• [What this task involves]:
The expected output is the complete data, reproduced exactly.

- Opening Delimiter -

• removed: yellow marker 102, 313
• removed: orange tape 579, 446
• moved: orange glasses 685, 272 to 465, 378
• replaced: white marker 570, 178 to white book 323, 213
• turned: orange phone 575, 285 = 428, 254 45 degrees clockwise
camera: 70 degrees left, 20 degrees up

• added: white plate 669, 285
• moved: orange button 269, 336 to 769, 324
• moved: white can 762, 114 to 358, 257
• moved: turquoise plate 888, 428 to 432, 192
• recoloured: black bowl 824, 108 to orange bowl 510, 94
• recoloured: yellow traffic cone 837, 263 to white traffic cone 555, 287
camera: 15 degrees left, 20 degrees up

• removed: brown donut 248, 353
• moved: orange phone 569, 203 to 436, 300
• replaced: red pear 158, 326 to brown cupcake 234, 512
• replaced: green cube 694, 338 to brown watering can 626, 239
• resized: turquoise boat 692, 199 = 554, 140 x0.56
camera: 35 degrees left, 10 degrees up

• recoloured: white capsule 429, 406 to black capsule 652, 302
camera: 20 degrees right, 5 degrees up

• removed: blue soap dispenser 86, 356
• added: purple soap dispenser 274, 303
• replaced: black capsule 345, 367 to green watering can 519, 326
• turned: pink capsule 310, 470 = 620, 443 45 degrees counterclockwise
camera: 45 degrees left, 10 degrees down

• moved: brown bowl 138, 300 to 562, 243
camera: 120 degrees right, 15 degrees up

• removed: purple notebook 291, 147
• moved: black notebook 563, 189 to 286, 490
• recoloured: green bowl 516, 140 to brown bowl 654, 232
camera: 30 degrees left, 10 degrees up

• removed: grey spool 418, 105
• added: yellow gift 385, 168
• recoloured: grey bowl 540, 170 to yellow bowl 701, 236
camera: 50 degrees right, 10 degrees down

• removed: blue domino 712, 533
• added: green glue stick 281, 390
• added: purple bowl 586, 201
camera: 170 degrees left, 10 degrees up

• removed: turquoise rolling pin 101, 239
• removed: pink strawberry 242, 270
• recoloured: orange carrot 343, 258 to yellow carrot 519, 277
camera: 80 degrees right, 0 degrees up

- Closing Delimiter -

• [Answer below]:
• removed: yellow marker 102, 313
• removed: orange tape 579, 446
• moved: orange glasses 685, 272 to 465, 378
• replaced: white marker 570, 178 to white book 323, 213
• turned: orange phone 575, 285 = 428, 254 45 degrees clockwise
camera: 70 degrees left, 20 degrees up

• added: white plate 669, 285
• moved: orange button 269, 336 to 769, 324
• moved: white can 762, 114 to 358, 257
• moved: turquoise plate 888, 428 to 432, 192
• recoloured: black bowl 824, 108 to orange bowl 510, 94
• recoloured: yellow traffic cone 837, 263 to white traffic cone 555, 287
camera: 15 degrees left, 20 degrees up

• removed: brown donut 248, 353
• moved: orange phone 569, 203 to 436, 300
• replaced: red pear 158, 326 to brown cupcake 234, 512
• replaced: green cube 694, 338 to brown watering can 626, 239
• resized: turquoise boat 692, 199 = 554, 140 x0.56
camera: 35 degrees left, 10 degrees up

• recoloured: white capsule 429, 406 to black capsule 652, 302
camera: 20 degrees right, 5 degrees up

• removed: blue soap dispenser 86, 356
• added: purple soap dispenser 274, 303
• replaced: black capsule 345, 367 to green watering can 519, 326
• turned: pink capsule 310, 470 = 620, 443 45 degrees counterclockwise
camera: 45 degrees left, 10 degrees down

• moved: brown bowl 138, 300 to 562, 243
camera: 120 degrees right, 15 degrees up

• removed: purple notebook 291, 147
• moved: black notebook 563, 189 to 286, 490
• recoloured: green bowl 516, 140 to brown bowl 654, 232
camera: 30 degrees left, 10 degrees up

• removed: grey spool 418, 105
• added: yellow gift 385, 168
• recoloured: grey bowl 540, 170 to yellow bowl 701, 236
camera: 50 degrees right, 10 degrees down

• removed: blue domino 712, 533
• added: green glue stick 281, 390
• added: purple bowl 586, 201
camera: 170 degrees left, 10 degrees up

• removed: turquoise rolling pin 101, 239
• removed: pink strawberry 242, 270
• recoloured: orange carrot 343, 258 to yellow carrot 519, 277
camera: 80 degrees right, 0 degrees up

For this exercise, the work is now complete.